▸ **Problem requirements**: Restate word for word the lines in the listing below, starting at the line containing "green plate: 0 -> 4" and ending at the line containing "green headphones: 0 -> 2", both included; leave out the rest.

▸ **Task inputs**:
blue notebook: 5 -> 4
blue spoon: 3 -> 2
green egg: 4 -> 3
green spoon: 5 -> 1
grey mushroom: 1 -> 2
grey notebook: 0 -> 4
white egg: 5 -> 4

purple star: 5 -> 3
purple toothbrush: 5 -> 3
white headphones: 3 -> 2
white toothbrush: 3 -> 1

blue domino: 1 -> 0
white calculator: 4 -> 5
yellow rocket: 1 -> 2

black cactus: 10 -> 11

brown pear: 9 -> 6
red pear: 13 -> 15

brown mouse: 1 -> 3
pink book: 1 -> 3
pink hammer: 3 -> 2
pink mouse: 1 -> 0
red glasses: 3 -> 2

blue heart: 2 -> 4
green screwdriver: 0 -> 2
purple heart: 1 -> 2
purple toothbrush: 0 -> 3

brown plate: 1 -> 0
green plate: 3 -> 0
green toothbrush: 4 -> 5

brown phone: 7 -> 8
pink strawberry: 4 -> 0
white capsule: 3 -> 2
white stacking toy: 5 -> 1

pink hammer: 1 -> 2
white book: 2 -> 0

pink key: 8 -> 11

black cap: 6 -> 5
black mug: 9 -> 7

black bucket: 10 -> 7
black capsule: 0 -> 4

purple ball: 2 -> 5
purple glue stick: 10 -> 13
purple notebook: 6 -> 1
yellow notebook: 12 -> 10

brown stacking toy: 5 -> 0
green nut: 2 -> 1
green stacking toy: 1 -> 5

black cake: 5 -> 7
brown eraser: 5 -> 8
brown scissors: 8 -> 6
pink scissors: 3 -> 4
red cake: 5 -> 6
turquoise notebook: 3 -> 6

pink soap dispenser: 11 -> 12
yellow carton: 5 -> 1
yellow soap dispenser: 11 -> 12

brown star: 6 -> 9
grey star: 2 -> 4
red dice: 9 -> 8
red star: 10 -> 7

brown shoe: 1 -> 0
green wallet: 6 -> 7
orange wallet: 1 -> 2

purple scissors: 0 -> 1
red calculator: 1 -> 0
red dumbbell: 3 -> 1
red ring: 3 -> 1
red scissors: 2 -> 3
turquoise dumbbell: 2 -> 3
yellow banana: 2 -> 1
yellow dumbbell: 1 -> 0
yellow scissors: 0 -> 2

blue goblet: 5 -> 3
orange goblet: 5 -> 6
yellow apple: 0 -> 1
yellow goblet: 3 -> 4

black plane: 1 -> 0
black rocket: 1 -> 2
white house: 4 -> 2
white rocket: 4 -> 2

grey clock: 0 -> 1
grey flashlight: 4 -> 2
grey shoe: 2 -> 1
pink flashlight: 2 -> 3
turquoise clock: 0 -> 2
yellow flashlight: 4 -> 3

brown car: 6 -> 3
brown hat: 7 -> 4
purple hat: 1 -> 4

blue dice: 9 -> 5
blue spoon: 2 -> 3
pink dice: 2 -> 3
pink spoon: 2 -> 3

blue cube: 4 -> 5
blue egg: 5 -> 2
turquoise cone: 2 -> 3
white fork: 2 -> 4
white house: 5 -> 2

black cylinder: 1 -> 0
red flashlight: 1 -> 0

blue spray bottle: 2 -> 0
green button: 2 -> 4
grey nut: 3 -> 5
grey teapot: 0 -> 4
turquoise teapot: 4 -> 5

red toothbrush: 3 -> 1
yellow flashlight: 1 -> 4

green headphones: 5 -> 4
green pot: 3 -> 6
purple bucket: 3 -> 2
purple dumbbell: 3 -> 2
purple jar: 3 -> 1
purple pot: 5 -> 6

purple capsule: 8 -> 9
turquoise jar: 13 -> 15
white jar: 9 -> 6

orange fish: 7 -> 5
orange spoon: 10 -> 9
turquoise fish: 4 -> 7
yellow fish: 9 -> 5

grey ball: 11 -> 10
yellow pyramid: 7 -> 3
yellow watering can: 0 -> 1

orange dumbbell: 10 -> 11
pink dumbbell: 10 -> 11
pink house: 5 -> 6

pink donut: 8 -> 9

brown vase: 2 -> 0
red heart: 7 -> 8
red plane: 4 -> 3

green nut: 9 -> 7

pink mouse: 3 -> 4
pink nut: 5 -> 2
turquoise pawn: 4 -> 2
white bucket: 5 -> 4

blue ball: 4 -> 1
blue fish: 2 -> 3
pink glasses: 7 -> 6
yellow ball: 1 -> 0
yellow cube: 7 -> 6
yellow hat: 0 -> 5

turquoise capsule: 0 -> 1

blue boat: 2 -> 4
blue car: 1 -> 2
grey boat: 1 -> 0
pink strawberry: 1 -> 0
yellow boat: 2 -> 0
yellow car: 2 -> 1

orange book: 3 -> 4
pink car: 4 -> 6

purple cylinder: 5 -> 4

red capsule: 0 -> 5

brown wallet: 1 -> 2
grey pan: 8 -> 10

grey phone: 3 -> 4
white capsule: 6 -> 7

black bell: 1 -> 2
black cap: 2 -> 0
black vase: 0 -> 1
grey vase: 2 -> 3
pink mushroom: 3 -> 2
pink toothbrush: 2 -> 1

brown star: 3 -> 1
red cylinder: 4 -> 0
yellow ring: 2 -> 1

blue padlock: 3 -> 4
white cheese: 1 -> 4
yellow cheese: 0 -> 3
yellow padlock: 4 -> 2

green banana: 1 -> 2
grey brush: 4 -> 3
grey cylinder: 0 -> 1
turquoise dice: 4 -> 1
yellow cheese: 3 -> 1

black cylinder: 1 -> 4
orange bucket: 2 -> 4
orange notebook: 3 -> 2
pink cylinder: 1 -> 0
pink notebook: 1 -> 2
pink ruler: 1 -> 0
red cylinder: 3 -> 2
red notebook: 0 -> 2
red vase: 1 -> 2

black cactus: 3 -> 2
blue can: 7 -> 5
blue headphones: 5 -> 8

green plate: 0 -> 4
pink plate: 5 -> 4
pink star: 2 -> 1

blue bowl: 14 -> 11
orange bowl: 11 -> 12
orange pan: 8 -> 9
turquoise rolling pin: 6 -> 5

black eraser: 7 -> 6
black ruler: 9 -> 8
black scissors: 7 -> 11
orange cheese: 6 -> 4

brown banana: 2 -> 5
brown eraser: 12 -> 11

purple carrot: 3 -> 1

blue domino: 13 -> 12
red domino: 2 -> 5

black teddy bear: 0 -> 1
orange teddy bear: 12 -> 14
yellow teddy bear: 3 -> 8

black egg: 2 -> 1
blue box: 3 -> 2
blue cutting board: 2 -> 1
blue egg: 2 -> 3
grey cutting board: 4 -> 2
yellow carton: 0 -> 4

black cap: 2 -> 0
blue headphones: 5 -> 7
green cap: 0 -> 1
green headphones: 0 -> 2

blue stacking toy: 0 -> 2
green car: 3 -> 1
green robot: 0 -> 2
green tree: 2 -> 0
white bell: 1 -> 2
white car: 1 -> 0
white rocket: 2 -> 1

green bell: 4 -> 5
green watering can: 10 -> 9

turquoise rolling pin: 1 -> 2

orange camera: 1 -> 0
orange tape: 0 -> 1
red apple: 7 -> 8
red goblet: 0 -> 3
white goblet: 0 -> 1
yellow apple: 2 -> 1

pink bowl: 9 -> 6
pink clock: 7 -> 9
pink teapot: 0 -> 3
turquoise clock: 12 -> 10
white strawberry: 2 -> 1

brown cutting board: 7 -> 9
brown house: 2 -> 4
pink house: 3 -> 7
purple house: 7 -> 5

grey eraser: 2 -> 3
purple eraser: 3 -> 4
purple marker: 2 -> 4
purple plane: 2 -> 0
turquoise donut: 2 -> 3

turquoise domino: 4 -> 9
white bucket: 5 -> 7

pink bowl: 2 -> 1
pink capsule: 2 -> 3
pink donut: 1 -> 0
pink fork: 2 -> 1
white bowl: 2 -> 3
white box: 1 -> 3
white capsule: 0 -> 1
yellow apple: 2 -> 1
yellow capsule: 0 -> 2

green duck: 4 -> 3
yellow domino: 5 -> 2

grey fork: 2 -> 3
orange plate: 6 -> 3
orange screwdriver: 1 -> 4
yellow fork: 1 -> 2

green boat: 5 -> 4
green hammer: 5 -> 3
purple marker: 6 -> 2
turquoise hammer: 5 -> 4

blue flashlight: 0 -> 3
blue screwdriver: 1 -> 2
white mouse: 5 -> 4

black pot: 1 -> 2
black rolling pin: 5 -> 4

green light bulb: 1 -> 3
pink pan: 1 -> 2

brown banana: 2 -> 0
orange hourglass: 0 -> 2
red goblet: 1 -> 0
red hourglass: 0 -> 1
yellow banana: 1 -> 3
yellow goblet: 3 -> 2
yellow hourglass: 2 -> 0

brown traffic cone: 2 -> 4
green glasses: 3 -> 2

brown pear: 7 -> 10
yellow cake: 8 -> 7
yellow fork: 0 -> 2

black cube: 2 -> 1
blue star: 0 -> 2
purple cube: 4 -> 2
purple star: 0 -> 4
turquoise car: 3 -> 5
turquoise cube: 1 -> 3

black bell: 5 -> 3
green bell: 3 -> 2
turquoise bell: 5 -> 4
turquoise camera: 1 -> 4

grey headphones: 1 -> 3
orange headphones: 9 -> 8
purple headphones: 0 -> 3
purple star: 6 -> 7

▸ **Completed exercise**:
green plate: 0 -> 4
pink plate: 5 -> 4
pink star: 2 -> 1

blue bowl: 14 -> 11
orange bowl: 11 -> 12
orange pan: 8 -> 9
turquoise rolling pin: 6 -> 5

black eraser: 7 -> 6
black ruler: 9 -> 8
black scissors: 7 -> 11
orange cheese: 6 -> 4

brown banana: 2 -> 5
brown eraser: 12 -> 11

purple carrot: 3 -> 1

blue domino: 13 -> 12
red domino: 2 -> 5

black teddy bear: 0 -> 1
orange teddy bear: 12 -> 14
yellow teddy bear: 3 -> 8

black egg: 2 -> 1
blue box: 3 -> 2
blue cutting board: 2 -> 1
blue egg: 2 -> 3
grey cutting board: 4 -> 2
yellow carton: 0 -> 4

black cap: 2 -> 0
blue headphones: 5 -> 7
green cap: 0 -> 1
green headphones: 0 -> 2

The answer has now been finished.